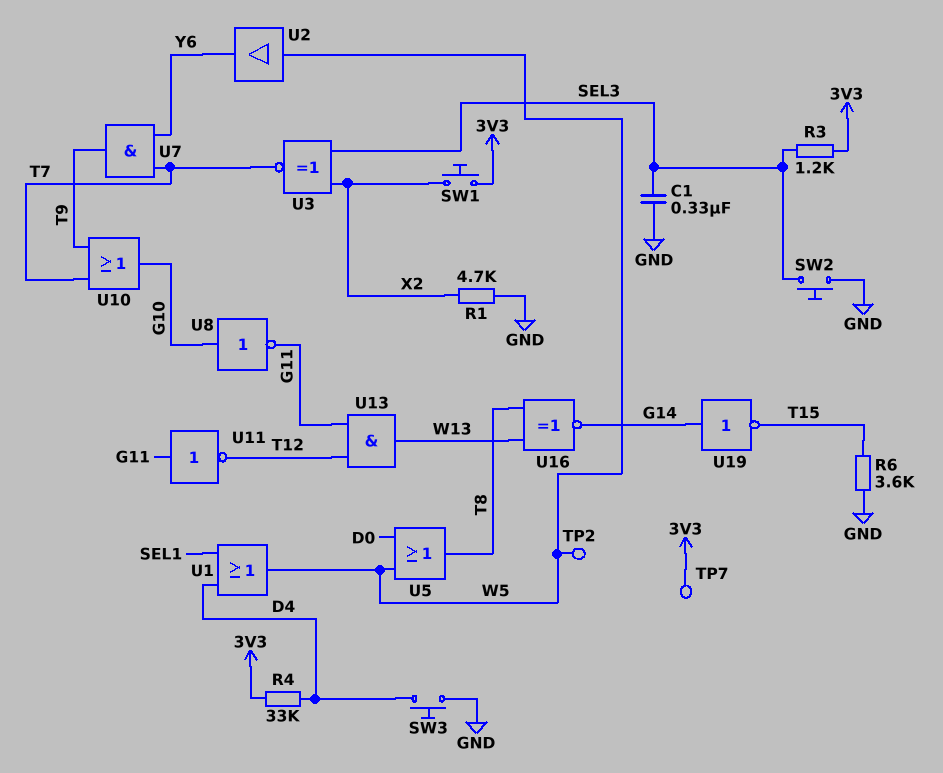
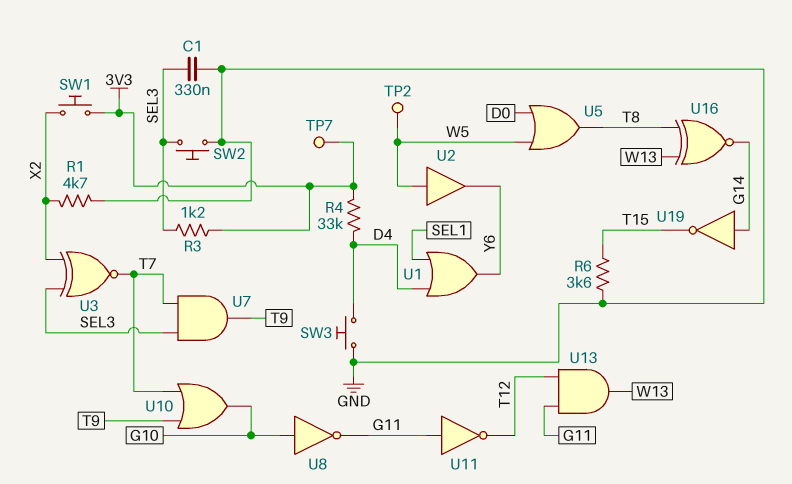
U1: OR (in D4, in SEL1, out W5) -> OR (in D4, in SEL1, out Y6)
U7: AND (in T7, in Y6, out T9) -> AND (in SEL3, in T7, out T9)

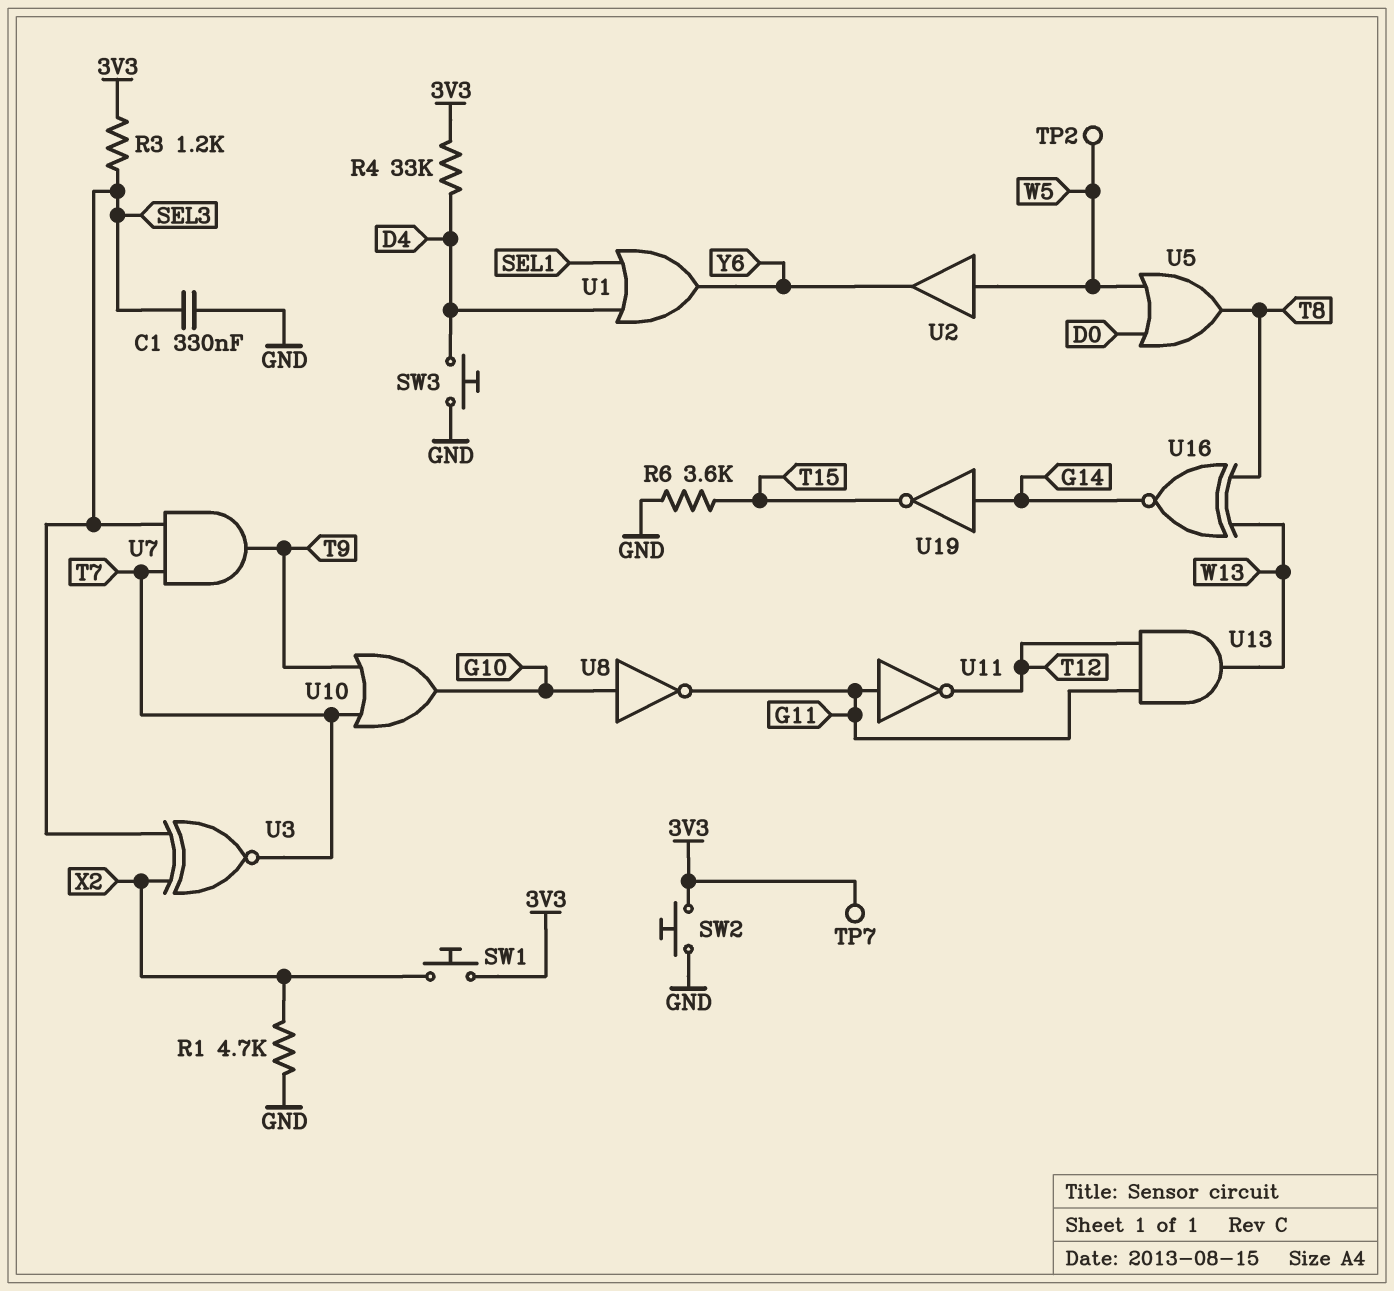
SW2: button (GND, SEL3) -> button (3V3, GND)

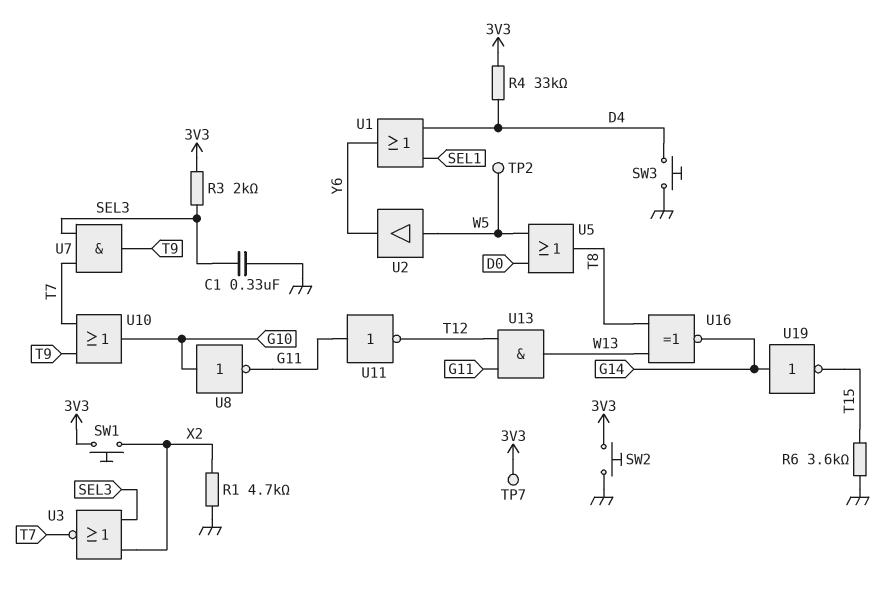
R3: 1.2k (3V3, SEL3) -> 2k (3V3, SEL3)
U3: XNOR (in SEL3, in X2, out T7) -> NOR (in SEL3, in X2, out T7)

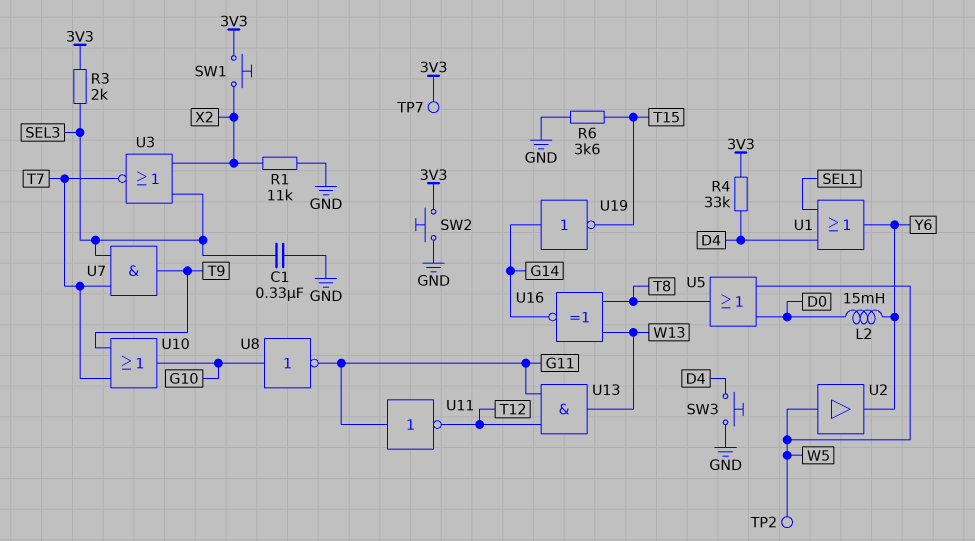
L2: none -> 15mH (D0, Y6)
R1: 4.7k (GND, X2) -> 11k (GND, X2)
* * *
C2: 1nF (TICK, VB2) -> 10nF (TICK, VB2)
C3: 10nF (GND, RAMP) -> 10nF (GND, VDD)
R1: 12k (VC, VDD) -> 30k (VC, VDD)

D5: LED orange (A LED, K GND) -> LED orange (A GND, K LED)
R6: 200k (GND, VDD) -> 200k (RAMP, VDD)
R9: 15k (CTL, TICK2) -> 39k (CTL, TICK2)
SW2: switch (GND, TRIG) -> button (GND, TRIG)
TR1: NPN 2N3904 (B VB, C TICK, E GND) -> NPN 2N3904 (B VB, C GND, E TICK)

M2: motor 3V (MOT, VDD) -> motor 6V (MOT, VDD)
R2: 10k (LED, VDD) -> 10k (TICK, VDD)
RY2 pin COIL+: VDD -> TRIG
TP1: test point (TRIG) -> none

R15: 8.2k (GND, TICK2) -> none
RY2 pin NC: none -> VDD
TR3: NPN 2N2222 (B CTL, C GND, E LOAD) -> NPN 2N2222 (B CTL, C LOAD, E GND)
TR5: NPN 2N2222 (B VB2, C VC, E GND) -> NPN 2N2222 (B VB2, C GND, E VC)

#### [ACTIVITY]
All lines above that include the word "RAMP" should be located and copied.

#### [SOLUTION]
C3: 10nF (GND, RAMP) -> 10nF (GND, VDD)
R6: 200k (GND, VDD) -> 200k (RAMP, VDD)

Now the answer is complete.